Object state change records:

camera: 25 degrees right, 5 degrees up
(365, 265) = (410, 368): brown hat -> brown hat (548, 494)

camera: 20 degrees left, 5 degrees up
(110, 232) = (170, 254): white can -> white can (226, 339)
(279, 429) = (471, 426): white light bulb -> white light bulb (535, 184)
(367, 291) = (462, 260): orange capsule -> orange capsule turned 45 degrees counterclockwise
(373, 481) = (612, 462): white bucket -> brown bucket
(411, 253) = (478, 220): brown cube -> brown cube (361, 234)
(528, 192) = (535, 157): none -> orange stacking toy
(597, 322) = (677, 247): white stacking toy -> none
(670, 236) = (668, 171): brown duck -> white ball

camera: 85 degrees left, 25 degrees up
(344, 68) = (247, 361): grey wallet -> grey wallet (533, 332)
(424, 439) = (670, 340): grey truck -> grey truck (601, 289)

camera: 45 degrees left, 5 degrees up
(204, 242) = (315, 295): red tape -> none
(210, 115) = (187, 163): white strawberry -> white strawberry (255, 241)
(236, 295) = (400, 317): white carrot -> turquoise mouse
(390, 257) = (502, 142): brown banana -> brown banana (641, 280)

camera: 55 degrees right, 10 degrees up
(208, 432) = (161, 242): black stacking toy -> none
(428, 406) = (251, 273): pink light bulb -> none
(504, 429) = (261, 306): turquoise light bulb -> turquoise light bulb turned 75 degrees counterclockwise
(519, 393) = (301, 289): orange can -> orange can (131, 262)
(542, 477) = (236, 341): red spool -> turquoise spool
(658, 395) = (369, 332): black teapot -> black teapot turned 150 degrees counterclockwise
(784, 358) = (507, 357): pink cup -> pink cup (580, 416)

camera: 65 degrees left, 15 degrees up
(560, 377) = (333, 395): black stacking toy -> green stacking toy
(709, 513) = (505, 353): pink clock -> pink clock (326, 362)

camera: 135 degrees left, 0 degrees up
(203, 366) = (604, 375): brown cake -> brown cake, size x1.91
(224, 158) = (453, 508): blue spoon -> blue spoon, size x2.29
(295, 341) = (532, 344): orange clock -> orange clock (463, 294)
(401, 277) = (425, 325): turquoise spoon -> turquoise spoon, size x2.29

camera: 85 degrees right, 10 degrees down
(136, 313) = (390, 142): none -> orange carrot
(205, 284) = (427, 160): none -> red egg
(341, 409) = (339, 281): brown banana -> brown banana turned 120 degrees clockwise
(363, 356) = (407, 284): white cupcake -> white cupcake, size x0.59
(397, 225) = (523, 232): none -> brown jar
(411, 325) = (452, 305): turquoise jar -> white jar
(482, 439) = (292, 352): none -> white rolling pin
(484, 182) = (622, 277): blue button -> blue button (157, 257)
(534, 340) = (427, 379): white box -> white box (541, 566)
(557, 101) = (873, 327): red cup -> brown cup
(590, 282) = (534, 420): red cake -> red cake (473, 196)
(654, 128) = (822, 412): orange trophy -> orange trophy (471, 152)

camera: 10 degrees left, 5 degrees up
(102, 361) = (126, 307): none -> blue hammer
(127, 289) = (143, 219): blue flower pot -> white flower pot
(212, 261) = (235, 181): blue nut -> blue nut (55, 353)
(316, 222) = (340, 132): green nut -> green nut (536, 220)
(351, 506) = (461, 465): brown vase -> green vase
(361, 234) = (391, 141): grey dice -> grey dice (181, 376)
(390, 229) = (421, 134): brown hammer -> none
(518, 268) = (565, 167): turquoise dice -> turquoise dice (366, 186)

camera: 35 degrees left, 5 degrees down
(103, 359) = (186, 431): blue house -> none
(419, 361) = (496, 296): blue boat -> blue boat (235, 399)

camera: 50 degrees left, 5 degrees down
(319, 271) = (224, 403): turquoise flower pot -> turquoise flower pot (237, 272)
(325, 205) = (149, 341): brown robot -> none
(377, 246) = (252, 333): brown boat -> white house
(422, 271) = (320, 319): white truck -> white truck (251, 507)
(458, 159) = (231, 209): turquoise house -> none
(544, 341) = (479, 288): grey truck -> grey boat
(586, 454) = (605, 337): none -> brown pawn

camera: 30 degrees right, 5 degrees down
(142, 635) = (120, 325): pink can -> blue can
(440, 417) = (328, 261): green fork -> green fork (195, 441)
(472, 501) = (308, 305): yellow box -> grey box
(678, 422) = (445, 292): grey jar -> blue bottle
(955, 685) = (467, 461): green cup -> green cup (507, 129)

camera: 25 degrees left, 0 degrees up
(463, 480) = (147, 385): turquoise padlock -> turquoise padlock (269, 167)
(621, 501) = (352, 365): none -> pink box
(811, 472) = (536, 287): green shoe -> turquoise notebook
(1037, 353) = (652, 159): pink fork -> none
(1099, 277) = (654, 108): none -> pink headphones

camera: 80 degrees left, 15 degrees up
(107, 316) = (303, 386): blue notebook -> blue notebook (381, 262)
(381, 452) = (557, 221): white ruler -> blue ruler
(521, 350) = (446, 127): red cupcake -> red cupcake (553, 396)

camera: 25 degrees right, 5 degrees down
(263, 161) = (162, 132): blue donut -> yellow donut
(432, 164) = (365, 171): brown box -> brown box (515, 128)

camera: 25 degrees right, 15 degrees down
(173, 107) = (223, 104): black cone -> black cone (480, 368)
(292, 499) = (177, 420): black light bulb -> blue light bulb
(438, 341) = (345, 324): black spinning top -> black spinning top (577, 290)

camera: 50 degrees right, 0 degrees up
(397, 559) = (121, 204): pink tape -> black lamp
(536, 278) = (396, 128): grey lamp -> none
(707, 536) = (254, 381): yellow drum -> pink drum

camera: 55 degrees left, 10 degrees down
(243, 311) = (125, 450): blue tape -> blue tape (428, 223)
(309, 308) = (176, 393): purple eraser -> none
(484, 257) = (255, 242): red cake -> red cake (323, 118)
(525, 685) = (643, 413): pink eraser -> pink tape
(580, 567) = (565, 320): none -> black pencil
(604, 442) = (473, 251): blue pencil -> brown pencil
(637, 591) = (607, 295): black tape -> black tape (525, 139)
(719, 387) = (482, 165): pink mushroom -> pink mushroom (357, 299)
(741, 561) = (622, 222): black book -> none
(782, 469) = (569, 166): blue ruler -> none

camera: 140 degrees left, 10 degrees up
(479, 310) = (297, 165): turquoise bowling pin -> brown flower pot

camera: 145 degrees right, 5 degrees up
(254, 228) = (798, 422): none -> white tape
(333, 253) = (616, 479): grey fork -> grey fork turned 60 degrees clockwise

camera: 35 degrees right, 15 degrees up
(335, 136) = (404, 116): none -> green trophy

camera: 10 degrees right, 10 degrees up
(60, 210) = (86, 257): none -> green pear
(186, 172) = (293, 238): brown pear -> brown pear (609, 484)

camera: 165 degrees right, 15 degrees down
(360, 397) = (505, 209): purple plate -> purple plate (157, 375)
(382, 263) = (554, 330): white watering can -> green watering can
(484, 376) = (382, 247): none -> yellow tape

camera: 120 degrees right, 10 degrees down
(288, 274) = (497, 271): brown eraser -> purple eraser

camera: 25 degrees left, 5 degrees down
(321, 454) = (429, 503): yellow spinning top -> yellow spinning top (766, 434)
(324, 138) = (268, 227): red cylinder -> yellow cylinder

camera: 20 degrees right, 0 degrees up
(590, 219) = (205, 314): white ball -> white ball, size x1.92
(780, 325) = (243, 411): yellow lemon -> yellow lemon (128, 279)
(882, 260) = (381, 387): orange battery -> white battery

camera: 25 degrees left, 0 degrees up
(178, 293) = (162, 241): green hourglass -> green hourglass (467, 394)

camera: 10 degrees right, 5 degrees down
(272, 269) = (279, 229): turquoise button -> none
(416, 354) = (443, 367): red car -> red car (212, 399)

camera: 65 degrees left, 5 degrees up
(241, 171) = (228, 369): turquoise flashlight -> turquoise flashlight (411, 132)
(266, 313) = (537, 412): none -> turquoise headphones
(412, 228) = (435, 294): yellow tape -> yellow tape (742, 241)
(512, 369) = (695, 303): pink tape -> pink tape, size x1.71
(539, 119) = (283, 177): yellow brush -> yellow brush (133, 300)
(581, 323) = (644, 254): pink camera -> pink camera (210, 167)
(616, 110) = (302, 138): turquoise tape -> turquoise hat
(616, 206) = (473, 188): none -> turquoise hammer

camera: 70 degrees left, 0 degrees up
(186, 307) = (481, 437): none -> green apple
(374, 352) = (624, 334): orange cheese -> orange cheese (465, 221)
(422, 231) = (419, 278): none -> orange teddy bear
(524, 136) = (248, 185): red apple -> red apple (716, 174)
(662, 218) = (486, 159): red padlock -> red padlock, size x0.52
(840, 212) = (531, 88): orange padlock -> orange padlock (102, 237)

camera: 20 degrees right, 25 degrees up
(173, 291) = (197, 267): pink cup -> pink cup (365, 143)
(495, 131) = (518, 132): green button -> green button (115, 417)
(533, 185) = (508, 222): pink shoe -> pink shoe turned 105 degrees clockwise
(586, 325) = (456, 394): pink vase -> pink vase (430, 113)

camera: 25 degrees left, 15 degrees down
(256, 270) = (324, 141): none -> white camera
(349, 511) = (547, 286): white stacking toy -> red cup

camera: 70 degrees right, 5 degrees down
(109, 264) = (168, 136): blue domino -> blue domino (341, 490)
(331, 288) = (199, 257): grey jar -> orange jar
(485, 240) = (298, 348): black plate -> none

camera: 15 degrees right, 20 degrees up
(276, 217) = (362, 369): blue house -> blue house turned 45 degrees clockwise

→ ACTION ITEM: Retype the portion of the data above that starts on the line with "camera: 25 degrees right, 15 degrees down" and finishes on the line with "(719, 387) = (482, 165): pink", including both of those lines.

→ EXPECTED OUTPUT:
camera: 25 degrees right, 15 degrees down
(173, 107) = (223, 104): black cone -> black cone (480, 368)
(292, 499) = (177, 420): black light bulb -> blue light bulb
(438, 341) = (345, 324): black spinning top -> black spinning top (577, 290)

camera: 50 degrees right, 0 degrees up
(397, 559) = (121, 204): pink tape -> black lamp
(536, 278) = (396, 128): grey lamp -> none
(707, 536) = (254, 381): yellow drum -> pink drum

camera: 55 degrees left, 10 degrees down
(243, 311) = (125, 450): blue tape -> blue tape (428, 223)
(309, 308) = (176, 393): purple eraser -> none
(484, 257) = (255, 242): red cake -> red cake (323, 118)
(525, 685) = (643, 413): pink eraser -> pink tape
(580, 567) = (565, 320): none -> black pencil
(604, 442) = (473, 251): blue pencil -> brown pencil
(637, 591) = (607, 295): black tape -> black tape (525, 139)
(719, 387) = (482, 165): pink mushroom -> pink mushroom (357, 299)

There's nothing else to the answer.